Locate every line in the data below that contains the string "sord" and copy each of those lines in full.
* * * * * * * * *
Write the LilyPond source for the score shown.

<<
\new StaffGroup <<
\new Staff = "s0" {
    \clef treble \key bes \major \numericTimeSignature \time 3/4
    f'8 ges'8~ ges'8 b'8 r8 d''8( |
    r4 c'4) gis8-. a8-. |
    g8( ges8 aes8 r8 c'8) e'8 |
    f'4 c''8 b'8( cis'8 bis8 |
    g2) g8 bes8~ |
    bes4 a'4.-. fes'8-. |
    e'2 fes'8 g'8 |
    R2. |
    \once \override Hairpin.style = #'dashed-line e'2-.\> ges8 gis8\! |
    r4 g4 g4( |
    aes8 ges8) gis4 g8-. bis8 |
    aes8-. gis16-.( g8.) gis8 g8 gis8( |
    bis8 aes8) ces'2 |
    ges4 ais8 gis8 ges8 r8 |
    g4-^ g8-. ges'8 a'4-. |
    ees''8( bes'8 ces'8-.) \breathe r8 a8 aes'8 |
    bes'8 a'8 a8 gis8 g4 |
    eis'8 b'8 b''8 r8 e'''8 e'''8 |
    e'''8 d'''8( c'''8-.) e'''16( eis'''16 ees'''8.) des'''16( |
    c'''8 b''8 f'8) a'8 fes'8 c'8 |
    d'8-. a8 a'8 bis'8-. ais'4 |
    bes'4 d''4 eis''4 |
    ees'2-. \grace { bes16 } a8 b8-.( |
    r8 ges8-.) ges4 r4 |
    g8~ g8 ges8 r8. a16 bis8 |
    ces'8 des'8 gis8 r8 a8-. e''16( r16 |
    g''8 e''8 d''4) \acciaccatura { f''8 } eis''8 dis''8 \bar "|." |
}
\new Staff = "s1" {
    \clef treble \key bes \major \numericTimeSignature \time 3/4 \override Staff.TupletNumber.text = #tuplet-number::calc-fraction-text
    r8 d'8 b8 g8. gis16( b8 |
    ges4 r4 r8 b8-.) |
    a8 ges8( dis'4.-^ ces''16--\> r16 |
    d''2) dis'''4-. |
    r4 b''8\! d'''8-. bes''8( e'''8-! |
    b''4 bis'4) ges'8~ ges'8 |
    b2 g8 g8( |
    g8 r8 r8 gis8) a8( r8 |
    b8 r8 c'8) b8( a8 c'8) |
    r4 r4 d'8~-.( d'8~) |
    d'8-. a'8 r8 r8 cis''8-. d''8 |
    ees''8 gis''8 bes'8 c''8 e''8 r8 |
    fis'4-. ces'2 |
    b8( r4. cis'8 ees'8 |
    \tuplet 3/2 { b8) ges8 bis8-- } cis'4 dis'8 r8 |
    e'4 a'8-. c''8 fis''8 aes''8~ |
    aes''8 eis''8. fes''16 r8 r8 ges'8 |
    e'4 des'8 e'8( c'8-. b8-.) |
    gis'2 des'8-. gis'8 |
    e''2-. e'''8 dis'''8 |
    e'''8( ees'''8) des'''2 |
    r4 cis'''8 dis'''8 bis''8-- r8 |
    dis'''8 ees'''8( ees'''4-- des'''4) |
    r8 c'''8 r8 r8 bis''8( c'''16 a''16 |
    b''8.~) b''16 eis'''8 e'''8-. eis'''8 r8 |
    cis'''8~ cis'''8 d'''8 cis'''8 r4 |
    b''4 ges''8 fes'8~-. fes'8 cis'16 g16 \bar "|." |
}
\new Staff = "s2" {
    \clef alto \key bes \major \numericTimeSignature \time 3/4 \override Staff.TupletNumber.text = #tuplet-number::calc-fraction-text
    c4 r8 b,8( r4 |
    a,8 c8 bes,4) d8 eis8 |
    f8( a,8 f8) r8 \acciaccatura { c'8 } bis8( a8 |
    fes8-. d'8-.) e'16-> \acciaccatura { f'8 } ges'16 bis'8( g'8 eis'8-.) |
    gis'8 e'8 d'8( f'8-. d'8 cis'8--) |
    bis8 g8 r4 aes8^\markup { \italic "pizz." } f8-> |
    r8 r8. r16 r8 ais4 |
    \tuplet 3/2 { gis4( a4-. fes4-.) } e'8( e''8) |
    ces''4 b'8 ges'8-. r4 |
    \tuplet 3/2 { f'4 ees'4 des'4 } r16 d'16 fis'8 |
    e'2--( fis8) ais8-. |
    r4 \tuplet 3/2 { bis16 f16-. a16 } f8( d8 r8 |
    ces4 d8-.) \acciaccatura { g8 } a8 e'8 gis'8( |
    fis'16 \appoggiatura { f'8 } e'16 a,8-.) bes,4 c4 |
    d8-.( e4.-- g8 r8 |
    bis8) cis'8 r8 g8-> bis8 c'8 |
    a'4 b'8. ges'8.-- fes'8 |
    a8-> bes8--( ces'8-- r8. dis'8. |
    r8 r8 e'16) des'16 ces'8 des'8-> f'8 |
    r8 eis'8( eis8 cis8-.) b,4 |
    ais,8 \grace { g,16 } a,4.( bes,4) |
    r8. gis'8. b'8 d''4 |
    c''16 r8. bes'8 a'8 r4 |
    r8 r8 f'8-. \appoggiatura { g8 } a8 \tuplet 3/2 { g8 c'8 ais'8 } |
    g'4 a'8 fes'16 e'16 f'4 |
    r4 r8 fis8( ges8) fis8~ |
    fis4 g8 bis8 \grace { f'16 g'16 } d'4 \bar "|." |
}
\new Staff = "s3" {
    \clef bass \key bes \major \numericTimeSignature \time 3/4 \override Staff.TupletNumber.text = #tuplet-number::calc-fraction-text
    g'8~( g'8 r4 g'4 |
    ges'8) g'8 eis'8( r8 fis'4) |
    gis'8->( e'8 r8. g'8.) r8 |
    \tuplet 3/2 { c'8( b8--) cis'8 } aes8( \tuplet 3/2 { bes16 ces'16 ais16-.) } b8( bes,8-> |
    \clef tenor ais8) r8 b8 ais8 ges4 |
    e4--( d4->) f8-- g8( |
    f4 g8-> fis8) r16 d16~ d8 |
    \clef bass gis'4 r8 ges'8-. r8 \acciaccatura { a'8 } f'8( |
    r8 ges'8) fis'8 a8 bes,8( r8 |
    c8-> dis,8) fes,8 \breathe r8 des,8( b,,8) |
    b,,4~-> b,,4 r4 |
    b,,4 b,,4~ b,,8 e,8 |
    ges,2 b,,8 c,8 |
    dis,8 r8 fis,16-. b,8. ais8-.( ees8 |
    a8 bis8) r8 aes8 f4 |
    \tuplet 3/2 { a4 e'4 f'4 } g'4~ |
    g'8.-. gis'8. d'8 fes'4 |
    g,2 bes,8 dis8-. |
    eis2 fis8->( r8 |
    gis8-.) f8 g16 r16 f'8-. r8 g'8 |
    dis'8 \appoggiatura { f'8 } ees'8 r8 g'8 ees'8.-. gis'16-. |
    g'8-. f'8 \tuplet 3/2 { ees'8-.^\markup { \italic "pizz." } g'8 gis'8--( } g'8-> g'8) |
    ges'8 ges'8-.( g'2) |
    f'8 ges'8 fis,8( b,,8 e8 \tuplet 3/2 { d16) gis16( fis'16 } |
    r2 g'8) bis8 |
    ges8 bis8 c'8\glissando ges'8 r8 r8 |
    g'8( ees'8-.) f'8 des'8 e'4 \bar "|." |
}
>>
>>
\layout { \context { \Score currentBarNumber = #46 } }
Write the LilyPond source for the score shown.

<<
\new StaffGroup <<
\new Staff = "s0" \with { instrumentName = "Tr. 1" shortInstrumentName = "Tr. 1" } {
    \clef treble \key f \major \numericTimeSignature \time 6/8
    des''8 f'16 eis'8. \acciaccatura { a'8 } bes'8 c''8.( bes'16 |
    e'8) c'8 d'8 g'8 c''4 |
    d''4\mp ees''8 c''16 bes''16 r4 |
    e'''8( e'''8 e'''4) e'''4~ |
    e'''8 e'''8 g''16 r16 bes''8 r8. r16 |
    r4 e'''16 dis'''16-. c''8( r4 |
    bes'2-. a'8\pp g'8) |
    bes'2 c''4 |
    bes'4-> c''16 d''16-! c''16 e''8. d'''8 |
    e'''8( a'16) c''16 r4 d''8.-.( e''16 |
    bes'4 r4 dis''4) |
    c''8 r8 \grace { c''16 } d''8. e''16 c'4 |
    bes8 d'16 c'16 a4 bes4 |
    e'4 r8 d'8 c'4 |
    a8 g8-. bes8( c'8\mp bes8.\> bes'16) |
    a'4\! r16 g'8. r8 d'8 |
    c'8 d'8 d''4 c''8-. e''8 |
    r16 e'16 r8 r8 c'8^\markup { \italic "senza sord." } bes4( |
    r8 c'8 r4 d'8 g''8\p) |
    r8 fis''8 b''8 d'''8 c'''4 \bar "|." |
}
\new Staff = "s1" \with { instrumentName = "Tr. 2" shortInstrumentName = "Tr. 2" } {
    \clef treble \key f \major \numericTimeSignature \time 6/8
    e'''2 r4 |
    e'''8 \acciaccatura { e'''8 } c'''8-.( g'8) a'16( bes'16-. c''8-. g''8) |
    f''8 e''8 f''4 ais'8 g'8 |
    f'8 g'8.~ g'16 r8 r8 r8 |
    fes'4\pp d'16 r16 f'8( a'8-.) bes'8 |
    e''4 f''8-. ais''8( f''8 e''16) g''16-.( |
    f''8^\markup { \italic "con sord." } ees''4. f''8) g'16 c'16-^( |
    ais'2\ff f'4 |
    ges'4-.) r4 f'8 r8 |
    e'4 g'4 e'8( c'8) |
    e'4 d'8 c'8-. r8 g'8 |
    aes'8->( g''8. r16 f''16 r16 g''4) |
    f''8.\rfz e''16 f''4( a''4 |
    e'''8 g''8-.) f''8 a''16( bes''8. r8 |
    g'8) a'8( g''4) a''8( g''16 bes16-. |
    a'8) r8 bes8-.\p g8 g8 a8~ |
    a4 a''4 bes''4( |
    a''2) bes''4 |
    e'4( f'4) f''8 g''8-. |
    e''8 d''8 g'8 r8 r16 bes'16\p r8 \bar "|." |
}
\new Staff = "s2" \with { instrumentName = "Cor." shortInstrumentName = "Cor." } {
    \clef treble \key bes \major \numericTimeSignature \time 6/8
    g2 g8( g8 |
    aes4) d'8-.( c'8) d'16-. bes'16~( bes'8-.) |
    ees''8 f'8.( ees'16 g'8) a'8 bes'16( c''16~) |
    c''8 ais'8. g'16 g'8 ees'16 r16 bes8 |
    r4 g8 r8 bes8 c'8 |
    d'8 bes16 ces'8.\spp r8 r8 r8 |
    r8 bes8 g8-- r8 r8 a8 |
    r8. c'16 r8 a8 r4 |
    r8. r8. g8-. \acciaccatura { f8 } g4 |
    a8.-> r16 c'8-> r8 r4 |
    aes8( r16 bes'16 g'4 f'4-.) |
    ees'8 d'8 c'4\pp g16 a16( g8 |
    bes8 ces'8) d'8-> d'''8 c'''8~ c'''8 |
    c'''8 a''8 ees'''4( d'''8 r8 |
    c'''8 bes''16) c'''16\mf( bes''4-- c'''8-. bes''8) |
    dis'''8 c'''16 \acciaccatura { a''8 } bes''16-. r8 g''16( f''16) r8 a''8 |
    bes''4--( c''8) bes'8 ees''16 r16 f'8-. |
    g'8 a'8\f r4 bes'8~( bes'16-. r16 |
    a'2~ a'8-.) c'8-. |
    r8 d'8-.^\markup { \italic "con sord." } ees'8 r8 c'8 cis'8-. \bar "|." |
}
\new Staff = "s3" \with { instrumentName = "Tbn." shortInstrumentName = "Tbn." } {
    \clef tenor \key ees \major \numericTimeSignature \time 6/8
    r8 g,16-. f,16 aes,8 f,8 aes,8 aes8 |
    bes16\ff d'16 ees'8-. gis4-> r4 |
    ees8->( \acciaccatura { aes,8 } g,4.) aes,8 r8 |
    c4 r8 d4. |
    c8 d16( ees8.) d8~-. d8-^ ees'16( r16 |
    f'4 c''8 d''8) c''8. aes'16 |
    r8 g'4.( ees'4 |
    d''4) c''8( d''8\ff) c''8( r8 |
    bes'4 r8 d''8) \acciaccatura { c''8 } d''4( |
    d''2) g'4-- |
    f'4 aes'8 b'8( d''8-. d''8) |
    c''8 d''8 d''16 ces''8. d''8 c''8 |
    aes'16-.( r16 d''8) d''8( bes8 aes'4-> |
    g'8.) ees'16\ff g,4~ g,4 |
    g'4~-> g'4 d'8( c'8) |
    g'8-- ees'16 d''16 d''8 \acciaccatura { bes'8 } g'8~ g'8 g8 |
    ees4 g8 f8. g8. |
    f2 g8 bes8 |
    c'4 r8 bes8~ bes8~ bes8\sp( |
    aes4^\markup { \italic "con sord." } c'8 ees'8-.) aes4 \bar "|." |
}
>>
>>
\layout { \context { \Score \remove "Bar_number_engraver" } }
* * * * * * * * *
**Worked answer**:
    r16 e'16 r8 r8 c'8^\markup { \italic "senza sord." } bes4( |
    f''8^\markup { \italic "con sord." } ees''4. f''8) g'16 c'16-^( |
    r8 d'8-.^\markup { \italic "con sord." } ees'8 r8 c'8 cis'8-. \bar "|." |
    aes4^\markup { \italic "con sord." } c'8 ees'8-.) aes4 \bar "|." |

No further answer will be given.